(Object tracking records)
================

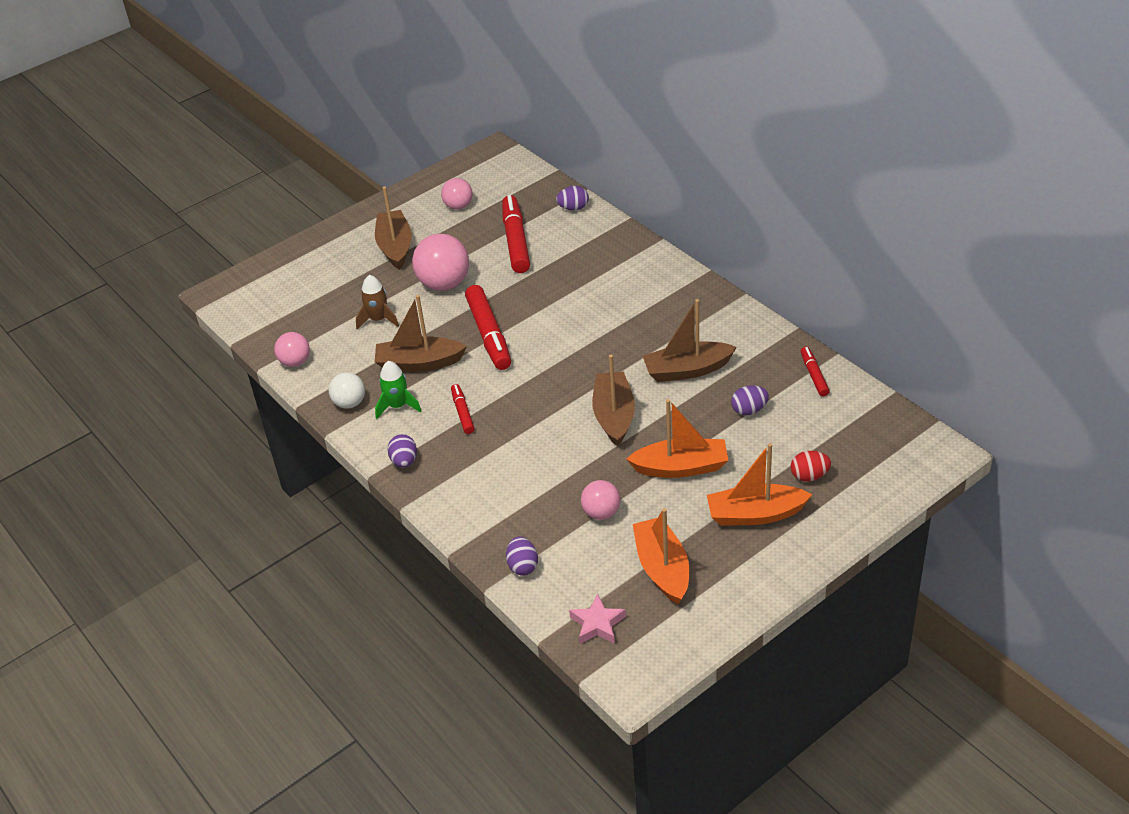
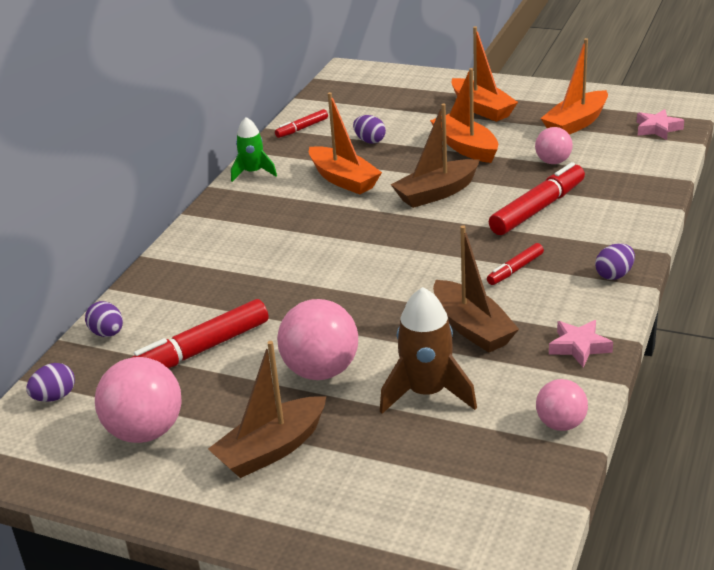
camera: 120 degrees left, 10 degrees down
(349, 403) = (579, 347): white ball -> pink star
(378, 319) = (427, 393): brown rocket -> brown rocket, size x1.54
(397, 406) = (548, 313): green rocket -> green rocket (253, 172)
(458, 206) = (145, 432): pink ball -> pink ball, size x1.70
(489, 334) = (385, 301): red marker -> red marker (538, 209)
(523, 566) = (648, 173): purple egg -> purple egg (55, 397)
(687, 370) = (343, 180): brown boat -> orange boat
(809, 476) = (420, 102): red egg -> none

================

## Task to carry out
Transcribe the records above verbatim. Do not carry over any picture.

## Answer to this problem
camera: 120 degrees left, 10 degrees down
(349, 403) = (579, 347): white ball -> pink star
(378, 319) = (427, 393): brown rocket -> brown rocket, size x1.54
(397, 406) = (548, 313): green rocket -> green rocket (253, 172)
(458, 206) = (145, 432): pink ball -> pink ball, size x1.70
(489, 334) = (385, 301): red marker -> red marker (538, 209)
(523, 566) = (648, 173): purple egg -> purple egg (55, 397)
(687, 370) = (343, 180): brown boat -> orange boat
(809, 476) = (420, 102): red egg -> none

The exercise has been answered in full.